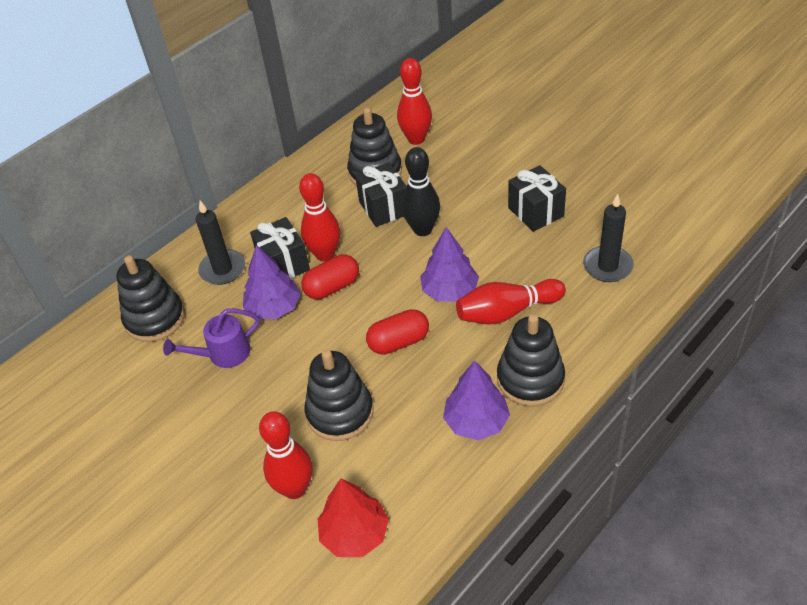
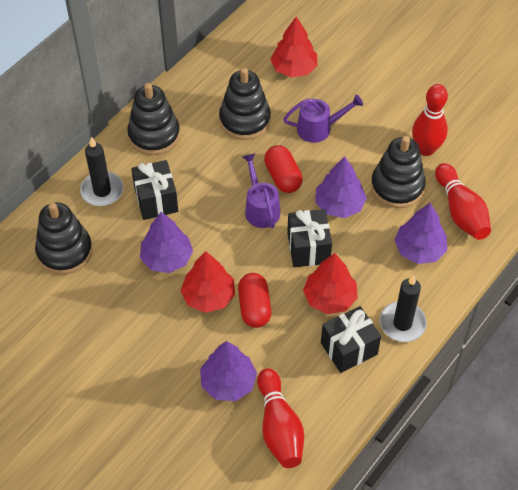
black bowling pin: 1 -> 0
purple tree: 3 -> 4
purple watering can: 1 -> 2
red bowling pin: 4 -> 3
red tree: 1 -> 3

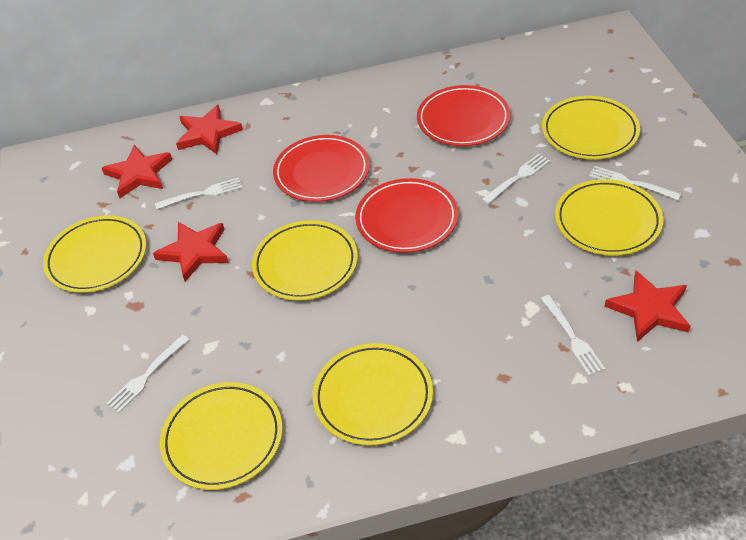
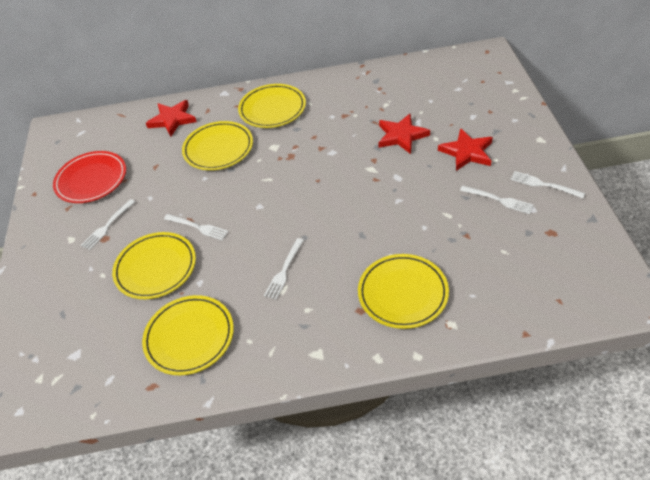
red plate: 3 -> 1
red star: 4 -> 3
yellow plate: 6 -> 5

_Assigned task_.
Read through the listing and copy each line in which the word "purple" occurs.

_Answer for this exercise_.
purple tree: 3 -> 4
purple watering can: 1 -> 2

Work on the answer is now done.